(Data records)
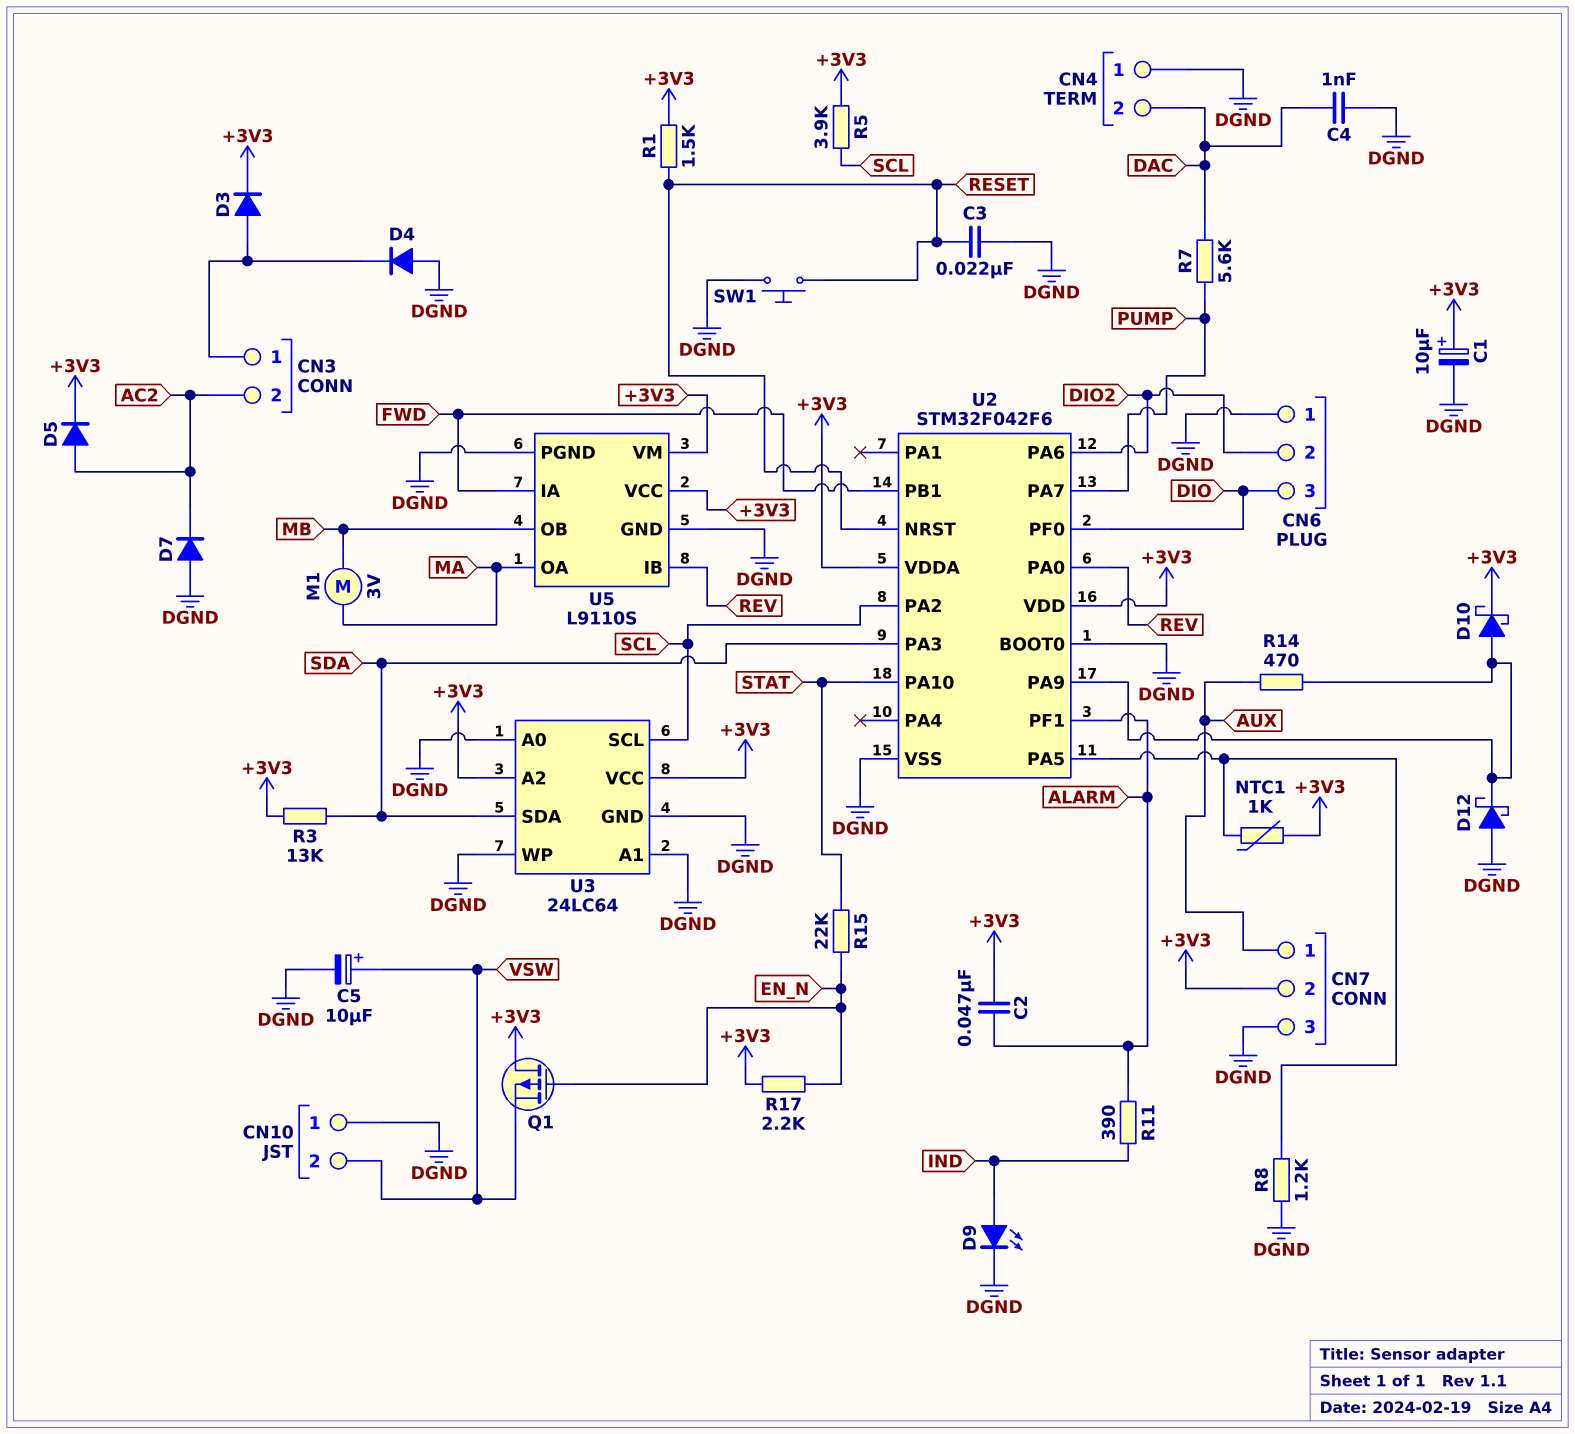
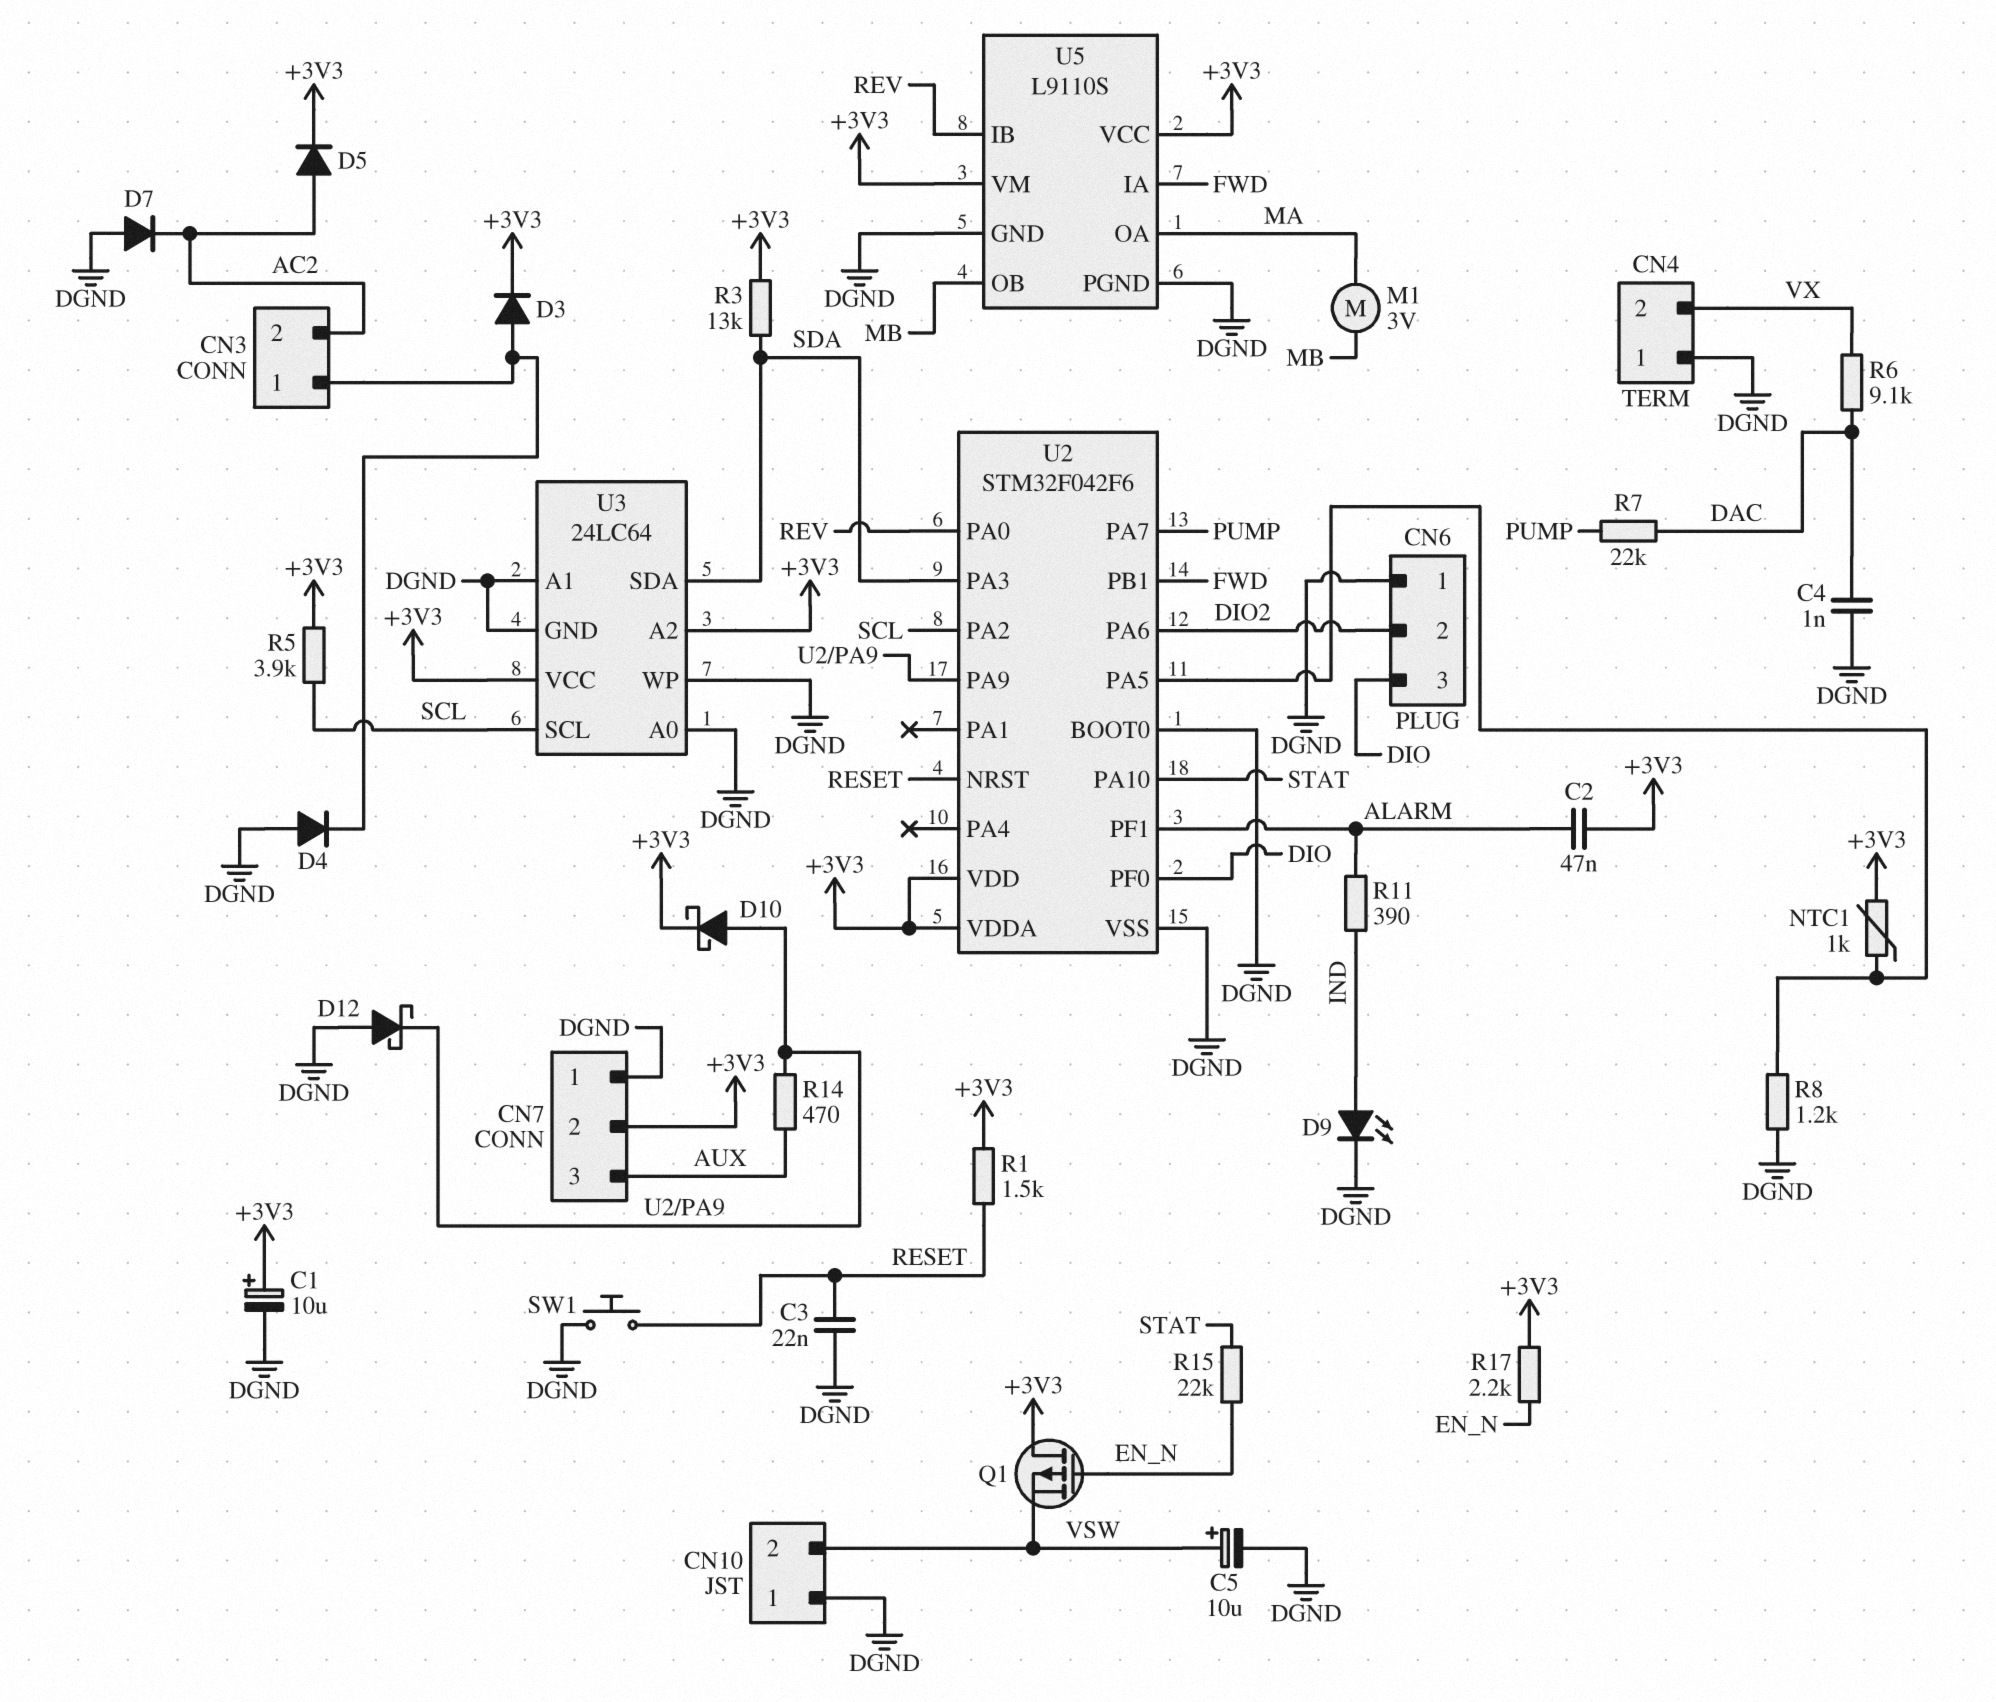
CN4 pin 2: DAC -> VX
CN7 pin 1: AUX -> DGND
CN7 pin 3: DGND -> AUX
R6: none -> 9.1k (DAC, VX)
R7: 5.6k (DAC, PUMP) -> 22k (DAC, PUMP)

■ WORK TO BE COMPLETED: Only what runs from the line containing "CN7 pin 3: DGND -> AUX" through the final line of the entries above belongs in the answer, restated exactly.

■ WRITTEN REPLY:
CN7 pin 3: DGND -> AUX
R6: none -> 9.1k (DAC, VX)
R7: 5.6k (DAC, PUMP) -> 22k (DAC, PUMP)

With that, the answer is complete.